ASSIGNMENT =>
Every line of the data below is to be written out again exactly.

Revision comparison data
——————

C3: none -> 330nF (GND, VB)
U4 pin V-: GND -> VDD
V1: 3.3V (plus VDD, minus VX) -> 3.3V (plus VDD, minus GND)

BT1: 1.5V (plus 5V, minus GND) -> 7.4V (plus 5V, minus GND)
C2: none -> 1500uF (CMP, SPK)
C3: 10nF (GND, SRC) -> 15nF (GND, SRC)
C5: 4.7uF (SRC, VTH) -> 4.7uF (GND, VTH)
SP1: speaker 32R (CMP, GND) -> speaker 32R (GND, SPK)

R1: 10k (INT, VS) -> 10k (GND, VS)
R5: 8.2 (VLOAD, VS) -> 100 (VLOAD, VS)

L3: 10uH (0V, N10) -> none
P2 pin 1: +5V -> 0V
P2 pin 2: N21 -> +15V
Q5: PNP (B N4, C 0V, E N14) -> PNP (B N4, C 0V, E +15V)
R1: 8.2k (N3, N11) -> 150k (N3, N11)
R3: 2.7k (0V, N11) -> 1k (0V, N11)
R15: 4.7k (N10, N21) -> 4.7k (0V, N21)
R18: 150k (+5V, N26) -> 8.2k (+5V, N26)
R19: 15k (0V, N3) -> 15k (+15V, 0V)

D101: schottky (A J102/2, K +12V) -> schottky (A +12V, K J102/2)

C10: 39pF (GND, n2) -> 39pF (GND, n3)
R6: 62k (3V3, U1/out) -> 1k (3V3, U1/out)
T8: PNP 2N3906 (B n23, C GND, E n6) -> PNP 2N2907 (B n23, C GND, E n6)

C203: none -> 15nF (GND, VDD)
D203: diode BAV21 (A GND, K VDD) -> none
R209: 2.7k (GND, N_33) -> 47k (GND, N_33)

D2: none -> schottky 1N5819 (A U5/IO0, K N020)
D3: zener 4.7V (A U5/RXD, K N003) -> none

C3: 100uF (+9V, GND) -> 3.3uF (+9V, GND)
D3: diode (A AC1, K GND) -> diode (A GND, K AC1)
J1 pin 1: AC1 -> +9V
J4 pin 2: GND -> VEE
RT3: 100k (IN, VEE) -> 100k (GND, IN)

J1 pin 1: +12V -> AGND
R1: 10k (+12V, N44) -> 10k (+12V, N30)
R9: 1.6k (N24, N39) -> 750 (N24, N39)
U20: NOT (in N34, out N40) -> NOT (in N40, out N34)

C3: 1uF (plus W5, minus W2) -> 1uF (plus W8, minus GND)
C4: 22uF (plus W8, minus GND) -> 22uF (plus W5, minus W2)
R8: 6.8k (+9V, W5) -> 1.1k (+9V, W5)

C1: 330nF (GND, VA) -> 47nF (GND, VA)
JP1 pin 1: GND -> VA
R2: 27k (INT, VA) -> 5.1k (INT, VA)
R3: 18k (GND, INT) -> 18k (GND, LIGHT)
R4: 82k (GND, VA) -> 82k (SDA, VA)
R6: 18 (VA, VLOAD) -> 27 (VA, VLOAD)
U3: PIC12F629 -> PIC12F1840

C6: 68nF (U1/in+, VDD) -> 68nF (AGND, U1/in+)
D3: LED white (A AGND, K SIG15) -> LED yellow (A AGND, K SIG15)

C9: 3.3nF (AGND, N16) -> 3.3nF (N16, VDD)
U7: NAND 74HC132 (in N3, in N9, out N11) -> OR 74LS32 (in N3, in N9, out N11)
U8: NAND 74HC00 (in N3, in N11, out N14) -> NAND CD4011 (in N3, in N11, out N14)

——————

TASK ANSWER =>
C3: none -> 330nF (GND, VB)
U4 pin V-: GND -> VDD
V1: 3.3V (plus VDD, minus VX) -> 3.3V (plus VDD, minus GND)

BT1: 1.5V (plus 5V, minus GND) -> 7.4V (plus 5V, minus GND)
C2: none -> 1500uF (CMP, SPK)
C3: 10nF (GND, SRC) -> 15nF (GND, SRC)
C5: 4.7uF (SRC, VTH) -> 4.7uF (GND, VTH)
SP1: speaker 32R (CMP, GND) -> speaker 32R (GND, SPK)

R1: 10k (INT, VS) -> 10k (GND, VS)
R5: 8.2 (VLOAD, VS) -> 100 (VLOAD, VS)

L3: 10uH (0V, N10) -> none
P2 pin 1: +5V -> 0V
P2 pin 2: N21 -> +15V
Q5: PNP (B N4, C 0V, E N14) -> PNP (B N4, C 0V, E +15V)
R1: 8.2k (N3, N11) -> 150k (N3, N11)
R3: 2.7k (0V, N11) -> 1k (0V, N11)
R15: 4.7k (N10, N21) -> 4.7k (0V, N21)
R18: 150k (+5V, N26) -> 8.2k (+5V, N26)
R19: 15k (0V, N3) -> 15k (+15V, 0V)

D101: schottky (A J102/2, K +12V) -> schottky (A +12V, K J102/2)

C10: 39pF (GND, n2) -> 39pF (GND, n3)
R6: 62k (3V3, U1/out) -> 1k (3V3, U1/out)
T8: PNP 2N3906 (B n23, C GND, E n6) -> PNP 2N2907 (B n23, C GND, E n6)

C203: none -> 15nF (GND, VDD)
D203: diode BAV21 (A GND, K VDD) -> none
R209: 2.7k (GND, N_33) -> 47k (GND, N_33)

D2: none -> schottky 1N5819 (A U5/IO0, K N020)
D3: zener 4.7V (A U5/RXD, K N003) -> none

C3: 100uF (+9V, GND) -> 3.3uF (+9V, GND)
D3: diode (A AC1, K GND) -> diode (A GND, K AC1)
J1 pin 1: AC1 -> +9V
J4 pin 2: GND -> VEE
RT3: 100k (IN, VEE) -> 100k (GND, IN)

J1 pin 1: +12V -> AGND
R1: 10k (+12V, N44) -> 10k (+12V, N30)
R9: 1.6k (N24, N39) -> 750 (N24, N39)
U20: NOT (in N34, out N40) -> NOT (in N40, out N34)

C3: 1uF (plus W5, minus W2) -> 1uF (plus W8, minus GND)
C4: 22uF (plus W8, minus GND) -> 22uF (plus W5, minus W2)
R8: 6.8k (+9V, W5) -> 1.1k (+9V, W5)

C1: 330nF (GND, VA) -> 47nF (GND, VA)
JP1 pin 1: GND -> VA
R2: 27k (INT, VA) -> 5.1k (INT, VA)
R3: 18k (GND, INT) -> 18k (GND, LIGHT)
R4: 82k (GND, VA) -> 82k (SDA, VA)
R6: 18 (VA, VLOAD) -> 27 (VA, VLOAD)
U3: PIC12F629 -> PIC12F1840

C6: 68nF (U1/in+, VDD) -> 68nF (AGND, U1/in+)
D3: LED white (A AGND, K SIG15) -> LED yellow (A AGND, K SIG15)

C9: 3.3nF (AGND, N16) -> 3.3nF (N16, VDD)
U7: NAND 74HC132 (in N3, in N9, out N11) -> OR 74LS32 (in N3, in N9, out N11)
U8: NAND 74HC00 (in N3, in N11, out N14) -> NAND CD4011 (in N3, in N11, out N14)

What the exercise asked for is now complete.